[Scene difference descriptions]
- Opening Delimiter -
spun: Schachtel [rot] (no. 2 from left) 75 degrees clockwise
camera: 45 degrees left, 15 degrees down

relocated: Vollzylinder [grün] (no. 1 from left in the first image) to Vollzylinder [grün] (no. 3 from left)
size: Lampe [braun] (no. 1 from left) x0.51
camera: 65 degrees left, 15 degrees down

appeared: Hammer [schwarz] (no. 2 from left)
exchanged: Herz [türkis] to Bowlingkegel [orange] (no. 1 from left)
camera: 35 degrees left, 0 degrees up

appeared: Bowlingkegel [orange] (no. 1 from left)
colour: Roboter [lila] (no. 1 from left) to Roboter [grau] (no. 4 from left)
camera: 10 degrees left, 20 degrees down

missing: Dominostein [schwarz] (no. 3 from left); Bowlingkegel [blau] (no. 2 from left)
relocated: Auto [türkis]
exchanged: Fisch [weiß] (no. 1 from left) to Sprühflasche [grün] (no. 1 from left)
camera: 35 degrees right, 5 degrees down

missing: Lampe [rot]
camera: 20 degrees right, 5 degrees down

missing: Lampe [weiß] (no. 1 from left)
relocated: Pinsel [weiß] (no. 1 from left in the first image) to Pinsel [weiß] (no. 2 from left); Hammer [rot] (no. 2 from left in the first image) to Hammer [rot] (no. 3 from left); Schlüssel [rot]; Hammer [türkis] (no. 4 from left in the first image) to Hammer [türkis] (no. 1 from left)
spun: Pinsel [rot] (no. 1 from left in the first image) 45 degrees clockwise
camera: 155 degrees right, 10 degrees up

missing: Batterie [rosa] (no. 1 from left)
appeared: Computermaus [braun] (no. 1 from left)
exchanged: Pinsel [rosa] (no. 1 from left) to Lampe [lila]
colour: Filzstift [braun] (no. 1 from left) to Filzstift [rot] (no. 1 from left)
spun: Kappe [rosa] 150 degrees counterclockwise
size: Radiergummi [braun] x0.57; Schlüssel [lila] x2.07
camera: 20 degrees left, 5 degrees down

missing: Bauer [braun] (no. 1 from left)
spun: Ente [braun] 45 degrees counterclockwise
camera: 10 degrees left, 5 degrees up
- Closing Delimiter -
[YOUR GOAL]
Write out exactly each line of the entries, starting at the one containing "missing: Bauer [braun] (no. 1 from left)" and finishing with the last line.

[EXERCISE RESULT]
missing: Bauer [braun] (no. 1 from left)
spun: Ente [braun] 45 degrees counterclockwise
camera: 10 degrees left, 5 degrees up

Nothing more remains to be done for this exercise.